-- Problem details --
What is the number of lines in the data that hold the string "switch"? Reply with that number only.

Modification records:
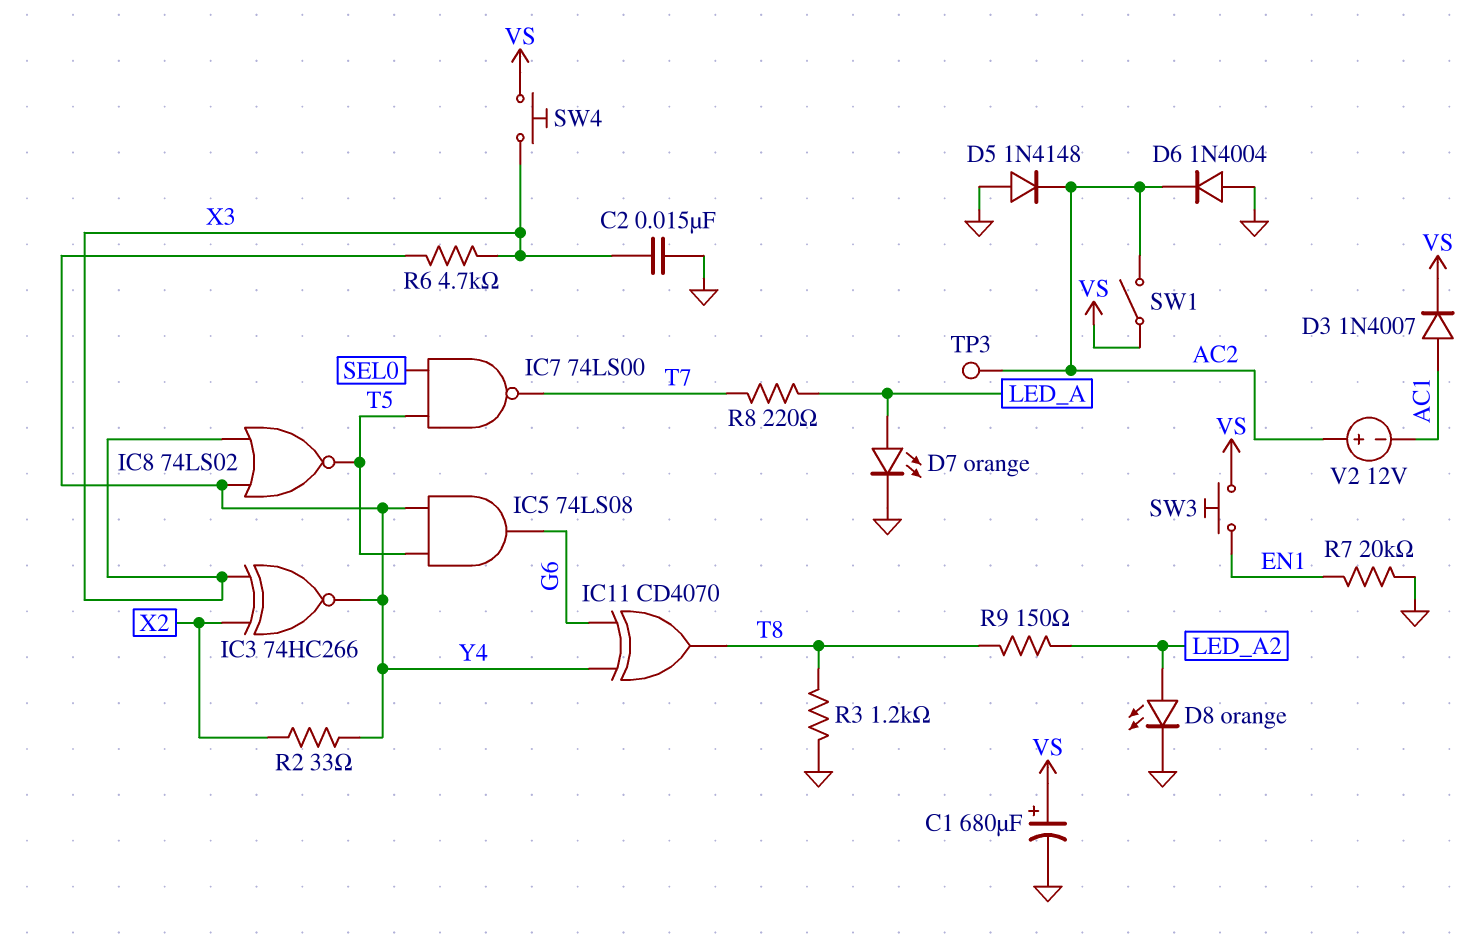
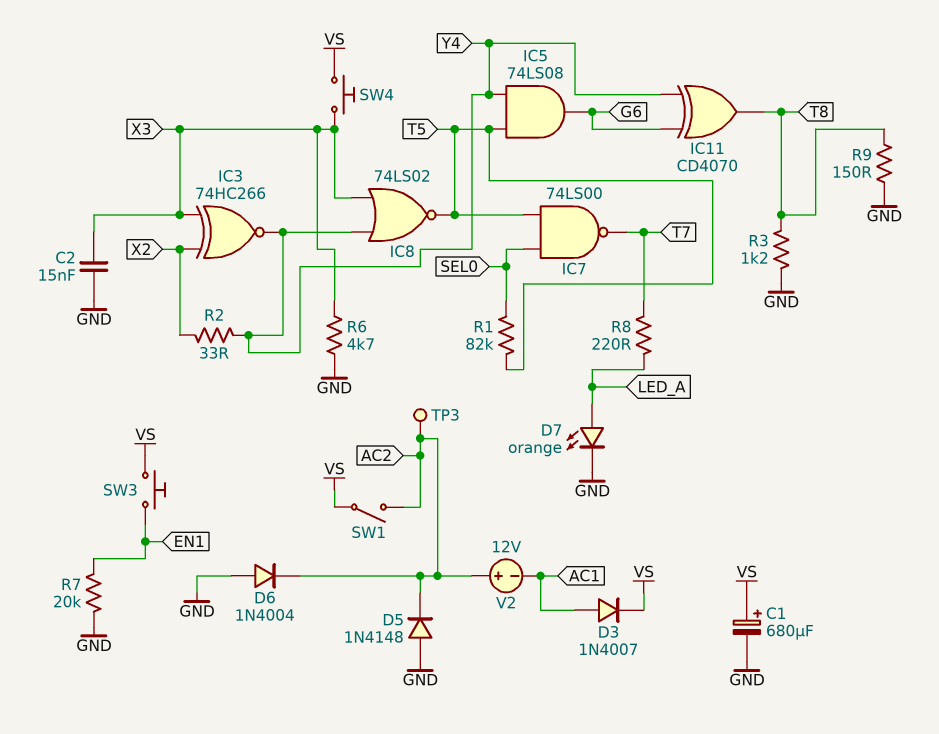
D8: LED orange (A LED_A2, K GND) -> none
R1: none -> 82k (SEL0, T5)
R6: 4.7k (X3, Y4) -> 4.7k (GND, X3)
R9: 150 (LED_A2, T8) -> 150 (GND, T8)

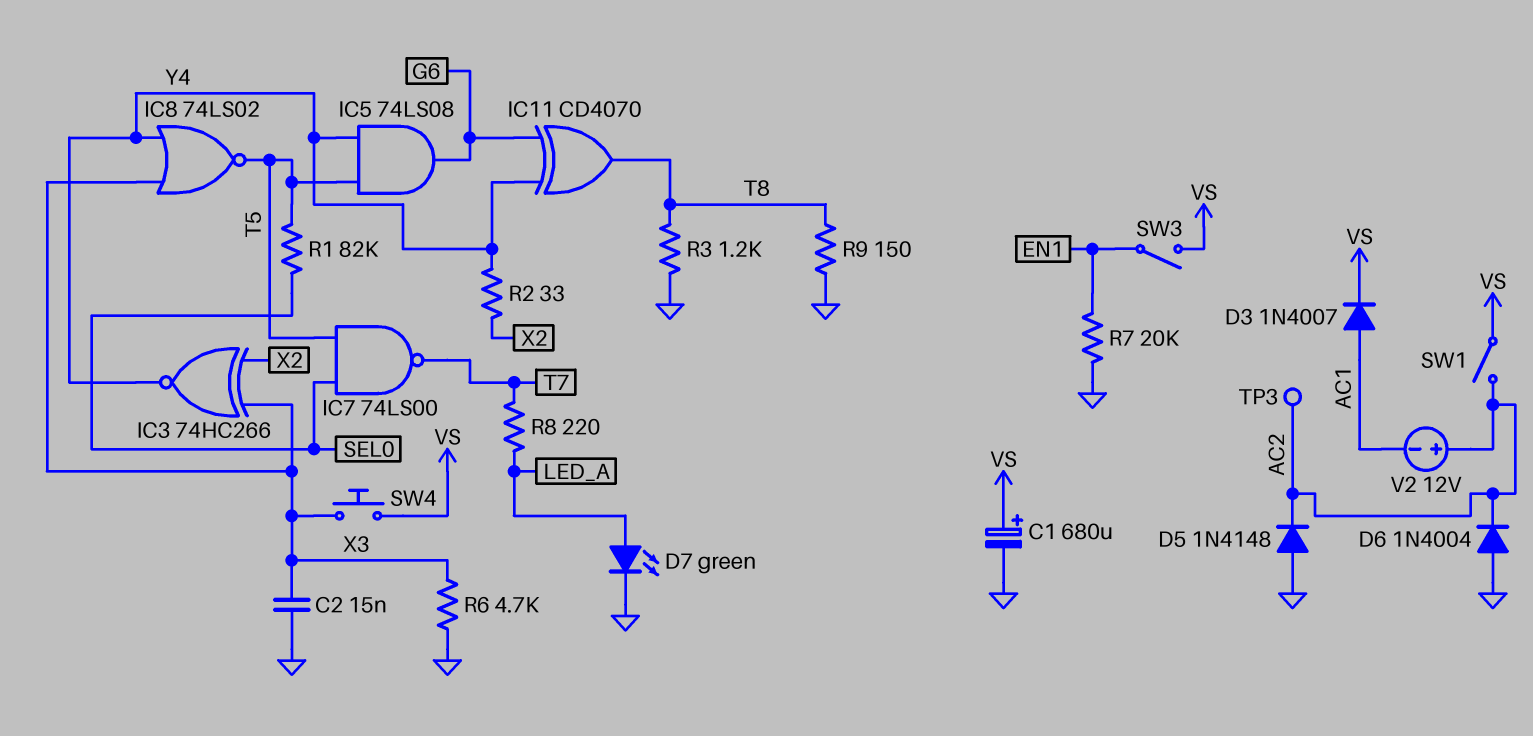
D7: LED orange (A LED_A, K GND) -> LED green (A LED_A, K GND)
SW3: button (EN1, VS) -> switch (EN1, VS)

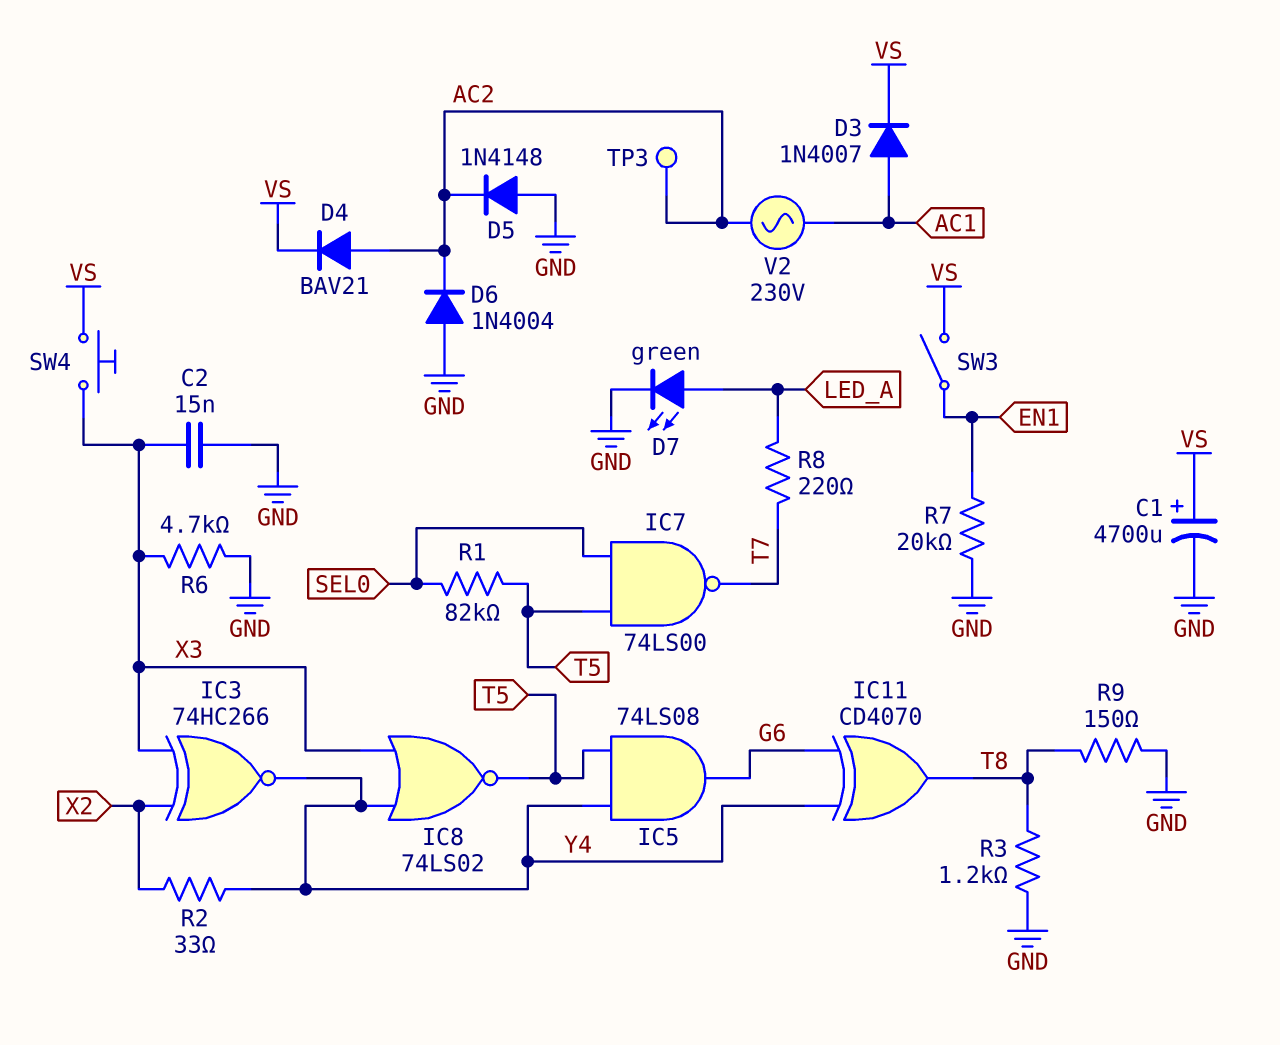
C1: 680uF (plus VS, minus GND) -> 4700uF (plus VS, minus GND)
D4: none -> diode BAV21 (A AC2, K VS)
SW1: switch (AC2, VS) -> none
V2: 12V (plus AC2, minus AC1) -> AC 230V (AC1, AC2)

==

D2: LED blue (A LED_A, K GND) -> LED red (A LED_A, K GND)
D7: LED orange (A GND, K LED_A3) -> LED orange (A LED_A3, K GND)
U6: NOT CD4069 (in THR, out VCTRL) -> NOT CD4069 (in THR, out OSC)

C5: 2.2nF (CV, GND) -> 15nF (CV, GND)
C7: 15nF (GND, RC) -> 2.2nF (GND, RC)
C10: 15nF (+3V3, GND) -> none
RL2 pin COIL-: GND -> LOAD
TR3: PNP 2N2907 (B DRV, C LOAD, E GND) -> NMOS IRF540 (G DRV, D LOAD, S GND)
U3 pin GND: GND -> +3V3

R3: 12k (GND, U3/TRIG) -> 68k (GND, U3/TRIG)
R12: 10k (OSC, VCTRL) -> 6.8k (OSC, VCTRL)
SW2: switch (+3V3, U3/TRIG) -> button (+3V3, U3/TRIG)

-- Output for this task --
3